_PROVIDED MATERIAL_
================
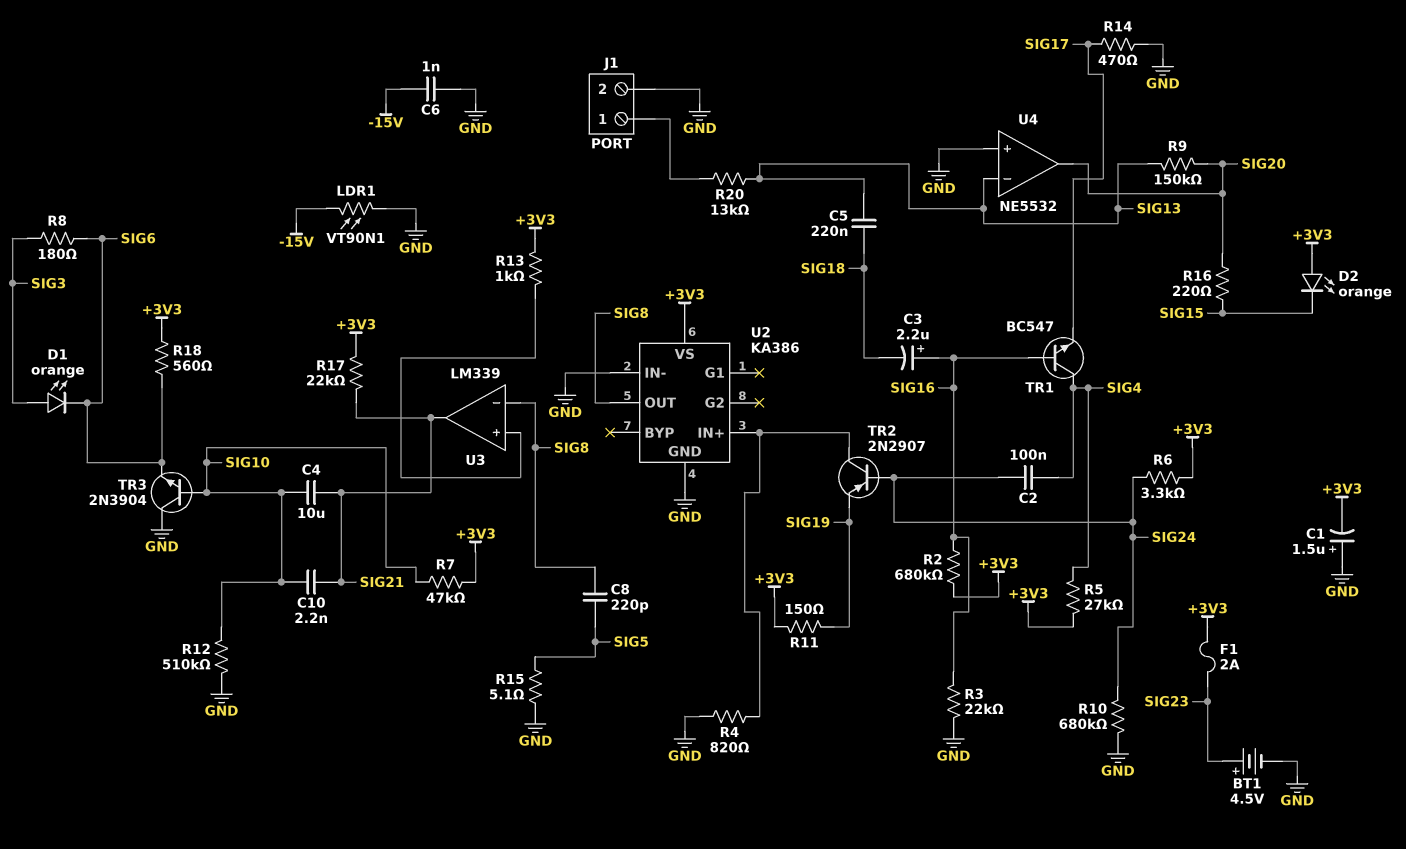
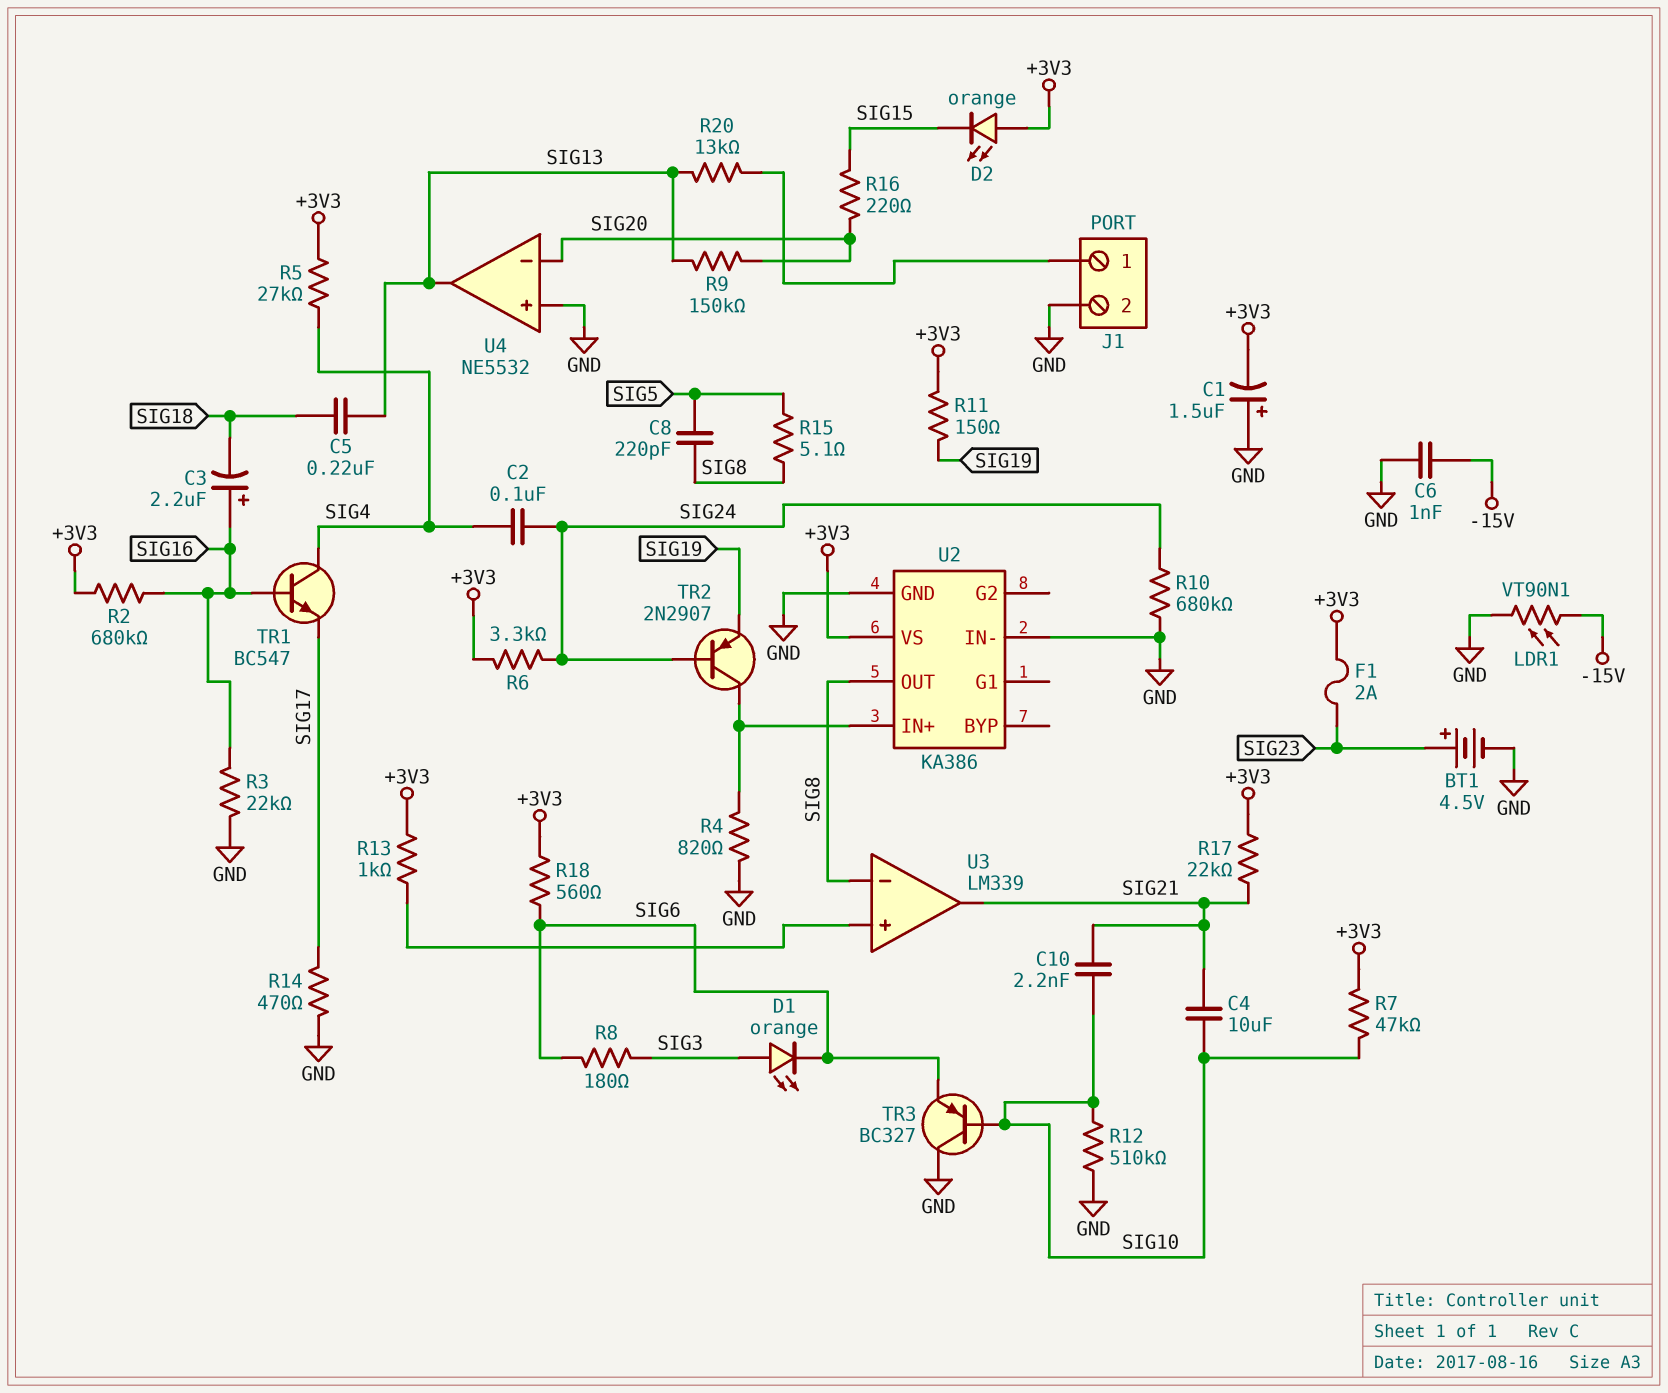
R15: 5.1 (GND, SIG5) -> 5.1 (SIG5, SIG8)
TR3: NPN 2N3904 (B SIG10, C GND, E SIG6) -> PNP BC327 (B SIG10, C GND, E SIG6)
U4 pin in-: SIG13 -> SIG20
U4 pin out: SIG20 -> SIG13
================
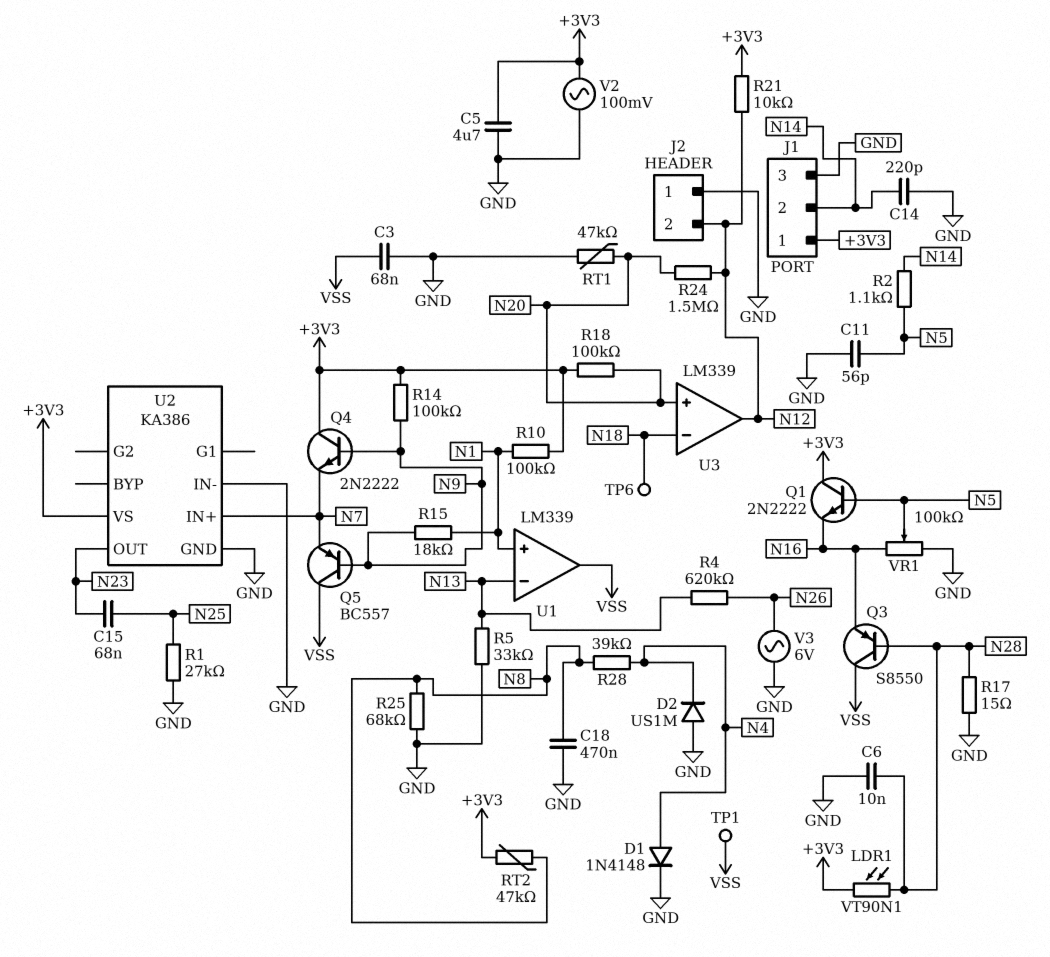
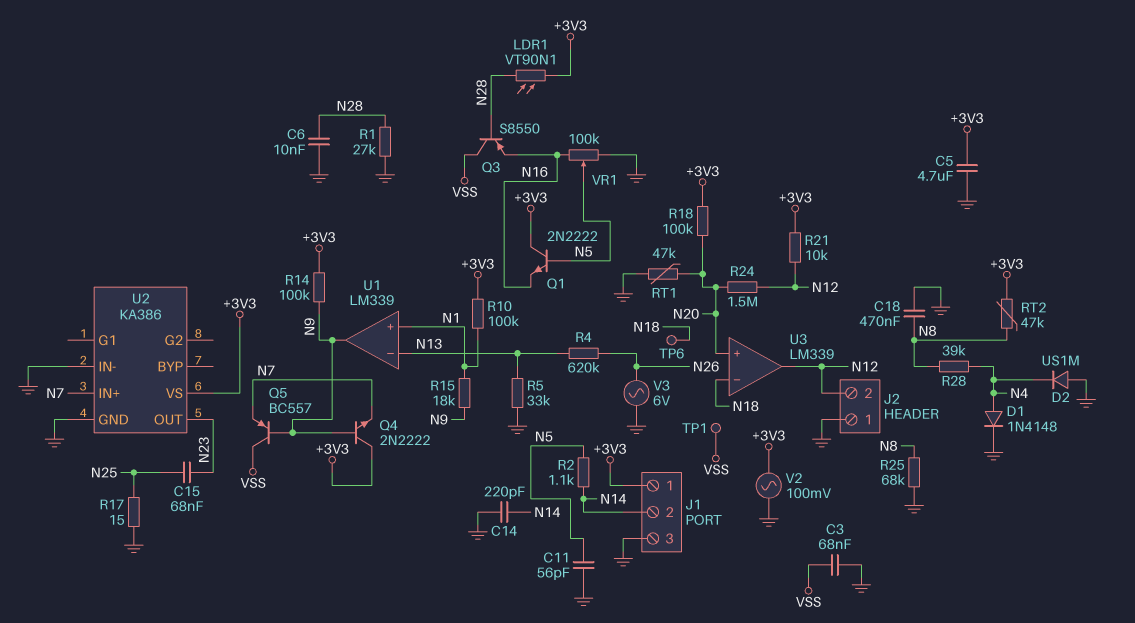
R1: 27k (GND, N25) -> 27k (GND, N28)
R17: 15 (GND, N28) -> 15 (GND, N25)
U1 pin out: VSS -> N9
================
_ASSIGNMENT_
Using the records above, write out exactly the lines between the one holding "R15: 5.1 (GND, SIG5) -> 5.1 (SIG5, SIG8)" and the one holding "U4 pin out: SIG20 -> SIG13", inclusive; leave everything else out.

_REPLY TO THE EXERCISE_
R15: 5.1 (GND, SIG5) -> 5.1 (SIG5, SIG8)
TR3: NPN 2N3904 (B SIG10, C GND, E SIG6) -> PNP BC327 (B SIG10, C GND, E SIG6)
U4 pin in-: SIG13 -> SIG20
U4 pin out: SIG20 -> SIG13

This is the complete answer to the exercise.